◆ What is required
Each line of the data below between the one containing "none -> red plate B10 level 1" and the one containing "orange brick L1 level 1 -> none", both included, is to be repeated exactly. Please omit pictures.

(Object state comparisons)
________

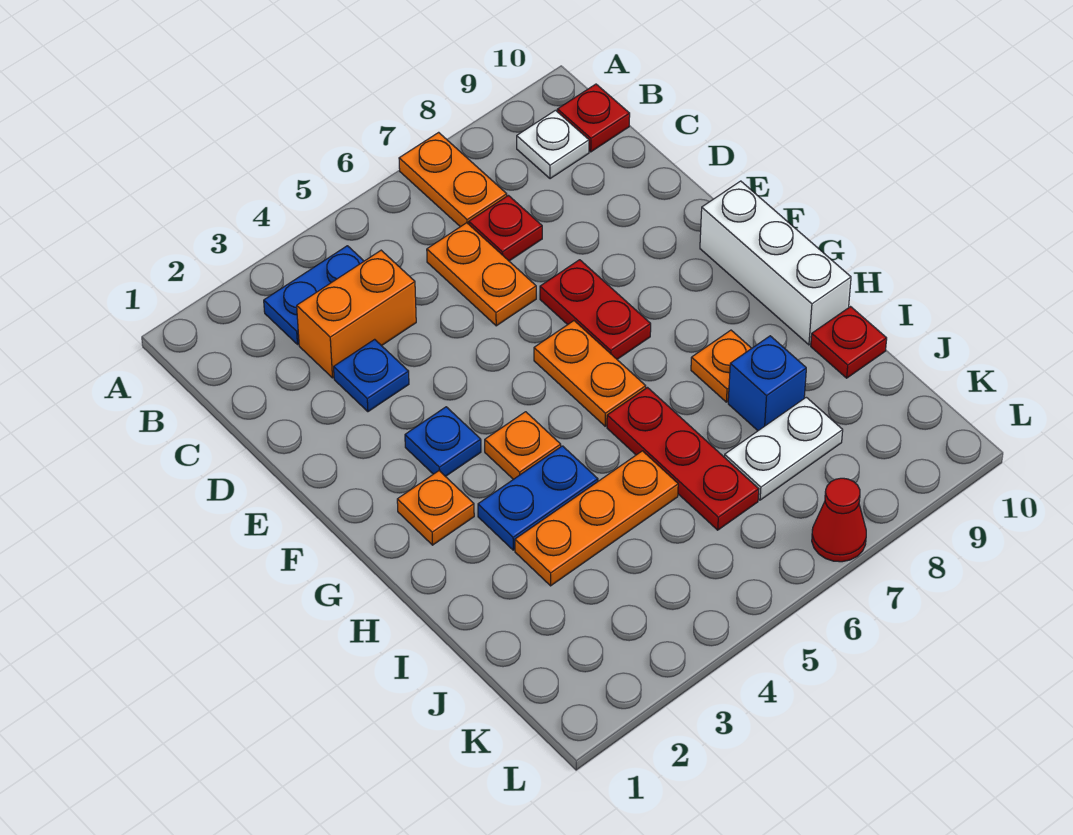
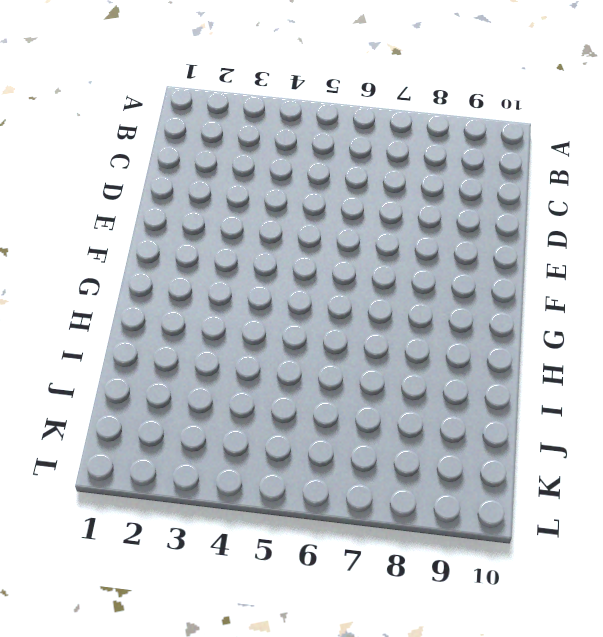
none -> orange plate A7:B7 level 1
none -> blue plate B3:B4 level 1
none -> white plate B9 level 1

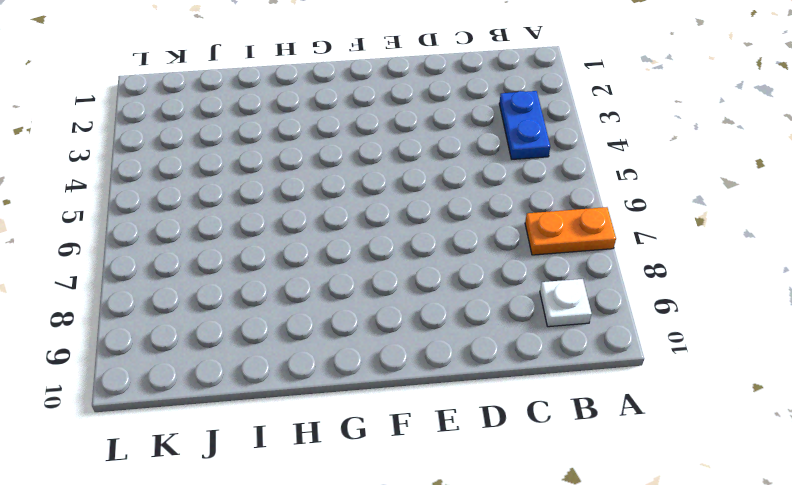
none -> red plate B10 level 1
none -> orange brick C3:C4 level 1
none -> orange plate C6:D6 level 1

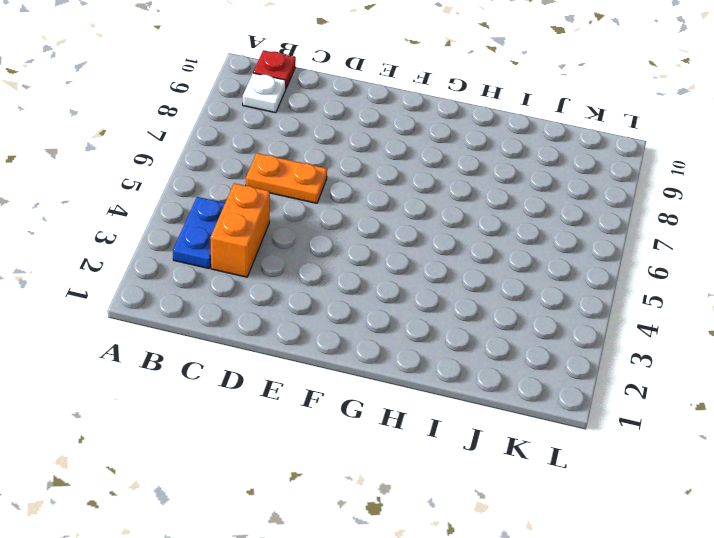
none -> orange plate A7:B7 level 1
none -> red plate C7 level 1
none -> blue plate D3 level 1

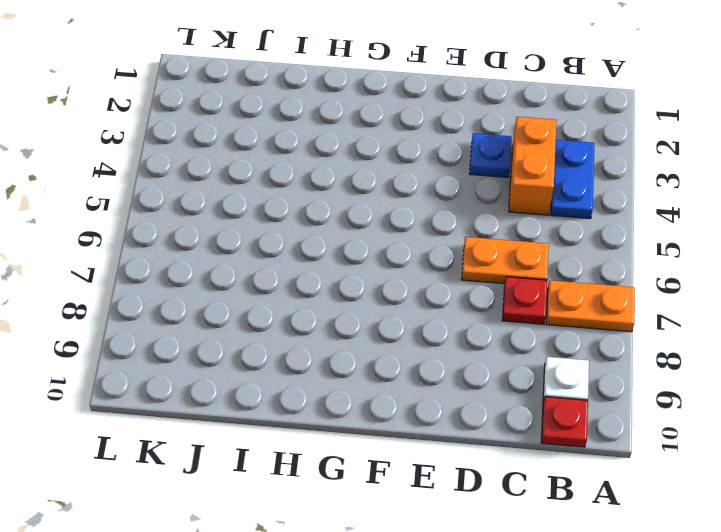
none -> red plate E7:F7 level 1
none -> blue plate F3 level 1
none -> orange plate F6:G6 level 1

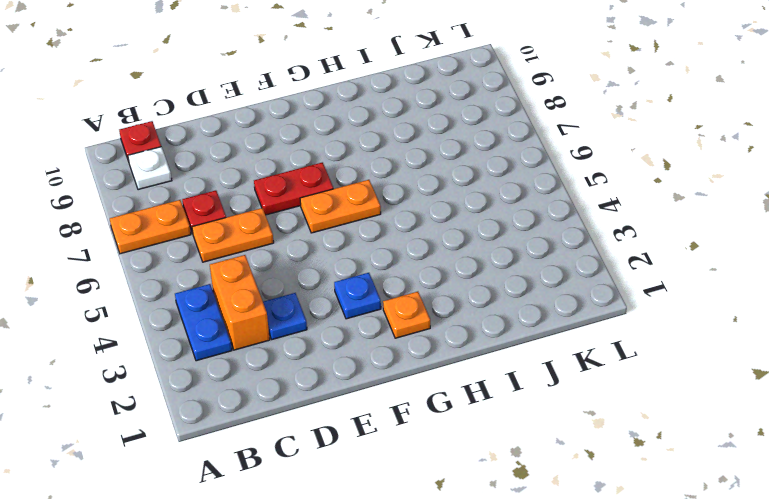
none -> white brick F10:H10 level 1
none -> orange plate G4 level 1
none -> blue plate H3:H4 level 1

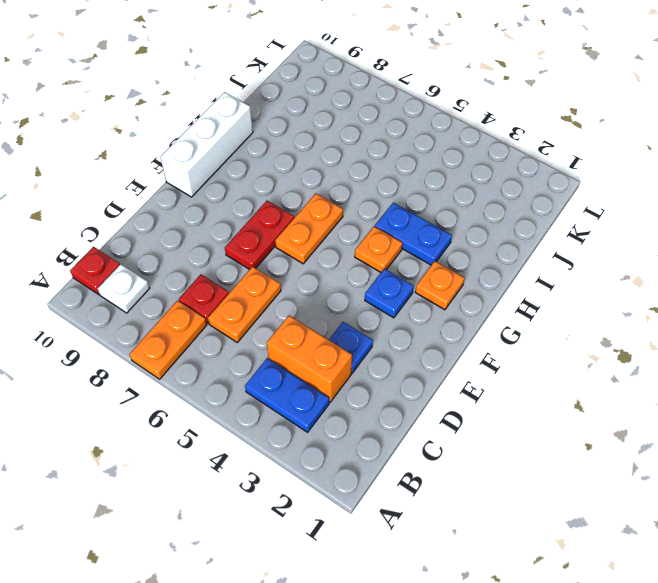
none -> red plate H6:J6 level 1
none -> orange plate H8 level 1
none -> orange plate I3:I5 level 1

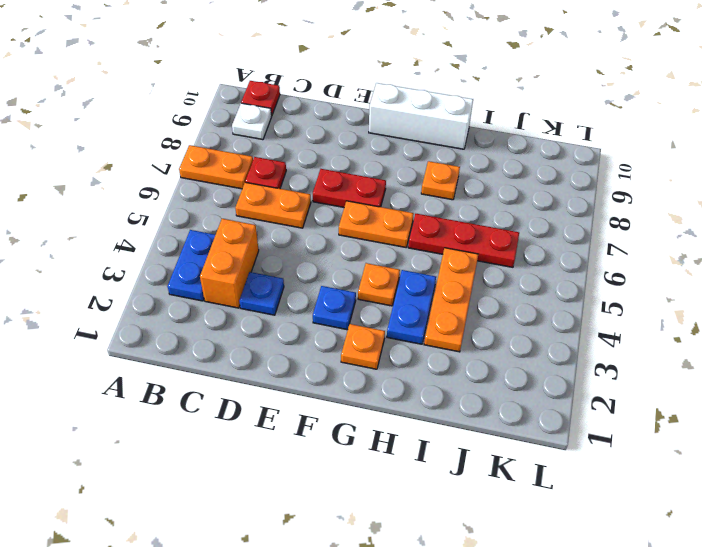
none -> blue brick I8 level 1
none -> red plate I10 level 1
none -> white plate J7:J8 level 1

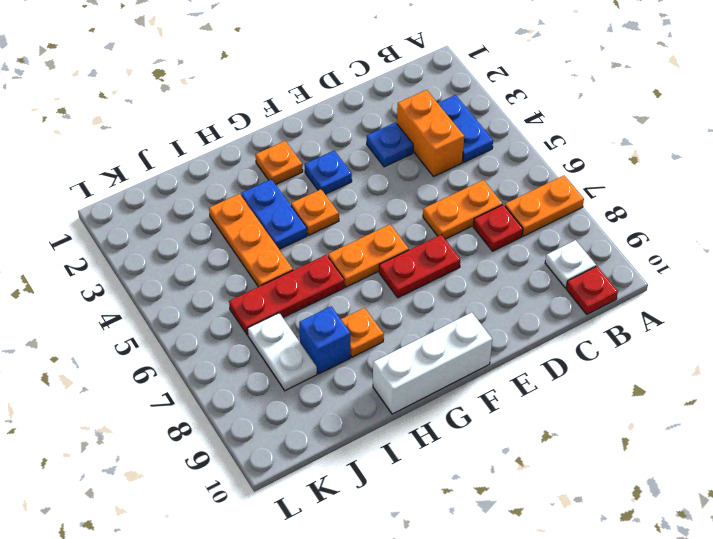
none -> red plate I10 level 1
none -> red cone L7 level 1

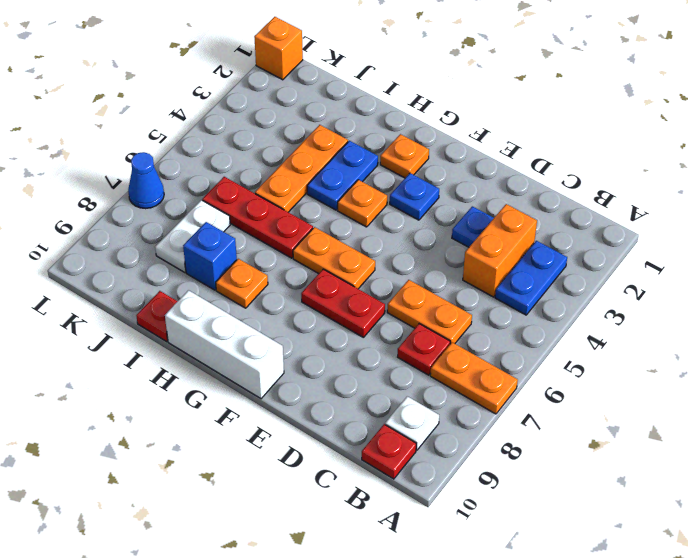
orange brick L1 level 1 -> none
blue cone L7 level 1 -> red cone L7 level 1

________

◆ Response to this task
none -> red plate B10 level 1
none -> orange brick C3:C4 level 1
none -> orange plate C6:D6 level 1

none -> orange plate A7:B7 level 1
none -> red plate C7 level 1
none -> blue plate D3 level 1

none -> red plate E7:F7 level 1
none -> blue plate F3 level 1
none -> orange plate F6:G6 level 1

none -> white brick F10:H10 level 1
none -> orange plate G4 level 1
none -> blue plate H3:H4 level 1

none -> red plate H6:J6 level 1
none -> orange plate H8 level 1
none -> orange plate I3:I5 level 1

none -> blue brick I8 level 1
none -> red plate I10 level 1
none -> white plate J7:J8 level 1

none -> red plate I10 level 1
none -> red cone L7 level 1

orange brick L1 level 1 -> none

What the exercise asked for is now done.